*REQUIRED WORK*.
An exact copy of the listing below is required, minus its pictures.

*DATASET EXCERPT*.
————————

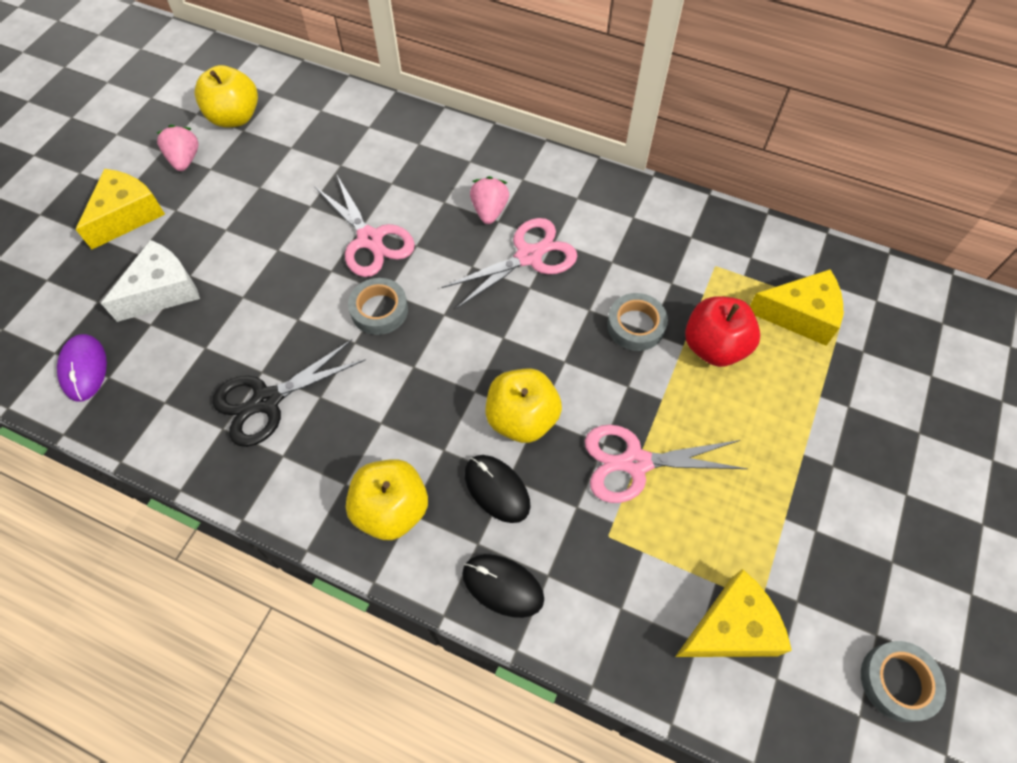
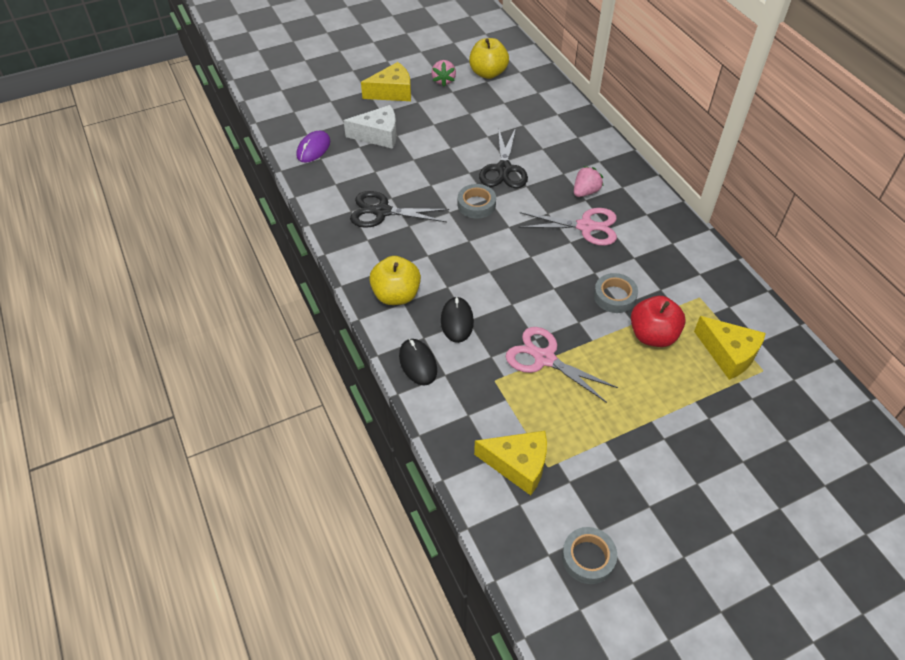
camera: 40 degrees right, 10 degrees down
(185, 160) = (443, 81): pink strawberry -> pink strawberry turned 150 degrees clockwise
(370, 240) = (503, 169): pink scissors -> black scissors
(522, 419) = (502, 299): yellow apple -> none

————————

*SOLUTION BELOW*.
camera: 40 degrees right, 10 degrees down
(185, 160) = (443, 81): pink strawberry -> pink strawberry turned 150 degrees clockwise
(370, 240) = (503, 169): pink scissors -> black scissors
(522, 419) = (502, 299): yellow apple -> none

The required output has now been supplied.